▶ _AVAILABLE RECORDS_:
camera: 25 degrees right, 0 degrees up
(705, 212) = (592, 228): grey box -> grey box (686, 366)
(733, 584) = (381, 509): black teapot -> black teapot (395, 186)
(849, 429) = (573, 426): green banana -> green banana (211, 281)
--
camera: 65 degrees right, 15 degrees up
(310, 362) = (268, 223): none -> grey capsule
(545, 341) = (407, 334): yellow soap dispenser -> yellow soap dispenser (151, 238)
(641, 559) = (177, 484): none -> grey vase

▶ _TRY IT_:
Once you have located every line with the word "none" in the material above, list those lines.

▶ _RESULT OF THIS EXERCISE_:
(310, 362) = (268, 223): none -> grey capsule
(641, 559) = (177, 484): none -> grey vase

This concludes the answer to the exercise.